EXTRACTED INFORMATION section start

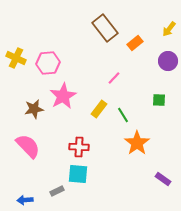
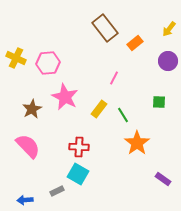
pink line: rotated 16 degrees counterclockwise
pink star: moved 2 px right, 1 px down; rotated 16 degrees counterclockwise
green square: moved 2 px down
brown star: moved 2 px left; rotated 18 degrees counterclockwise
cyan square: rotated 25 degrees clockwise
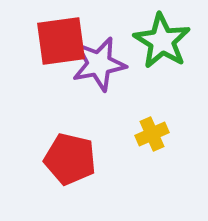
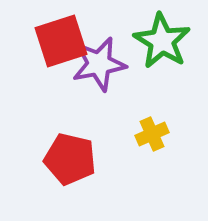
red square: rotated 10 degrees counterclockwise
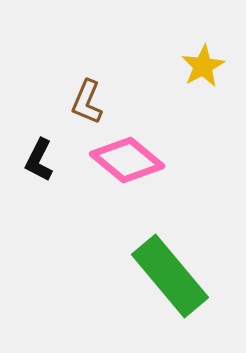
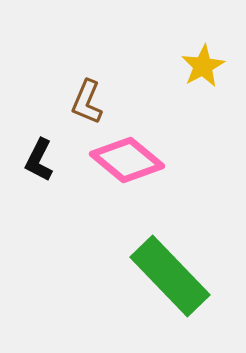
green rectangle: rotated 4 degrees counterclockwise
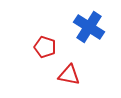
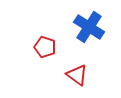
red triangle: moved 8 px right; rotated 25 degrees clockwise
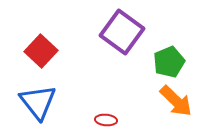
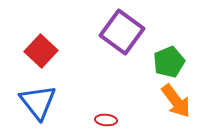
orange arrow: rotated 9 degrees clockwise
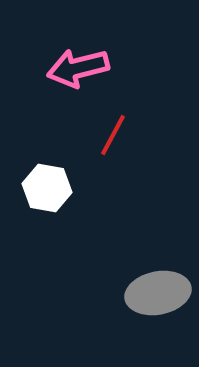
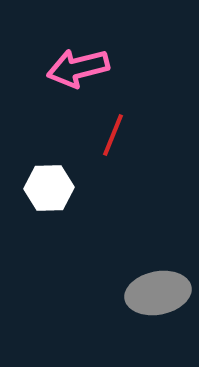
red line: rotated 6 degrees counterclockwise
white hexagon: moved 2 px right; rotated 12 degrees counterclockwise
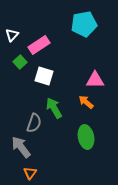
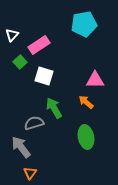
gray semicircle: rotated 126 degrees counterclockwise
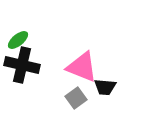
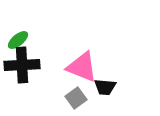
black cross: rotated 16 degrees counterclockwise
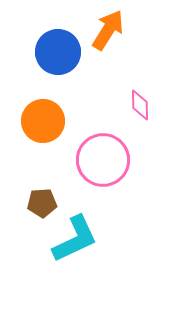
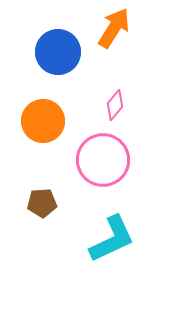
orange arrow: moved 6 px right, 2 px up
pink diamond: moved 25 px left; rotated 40 degrees clockwise
cyan L-shape: moved 37 px right
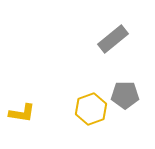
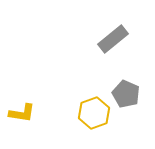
gray pentagon: moved 1 px right, 1 px up; rotated 24 degrees clockwise
yellow hexagon: moved 3 px right, 4 px down
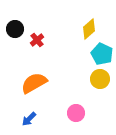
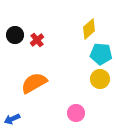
black circle: moved 6 px down
cyan pentagon: moved 1 px left; rotated 20 degrees counterclockwise
blue arrow: moved 17 px left; rotated 21 degrees clockwise
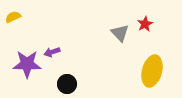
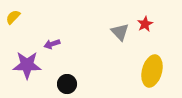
yellow semicircle: rotated 21 degrees counterclockwise
gray triangle: moved 1 px up
purple arrow: moved 8 px up
purple star: moved 1 px down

EXTRACTED INFORMATION section end

[ASSIGNMENT]
Every line from the one that holds "purple arrow: moved 8 px up" to the end of the data above should be given again exactly, with that line and the last one both kept.

[ANSWER SECTION]
purple arrow: moved 8 px up
purple star: moved 1 px down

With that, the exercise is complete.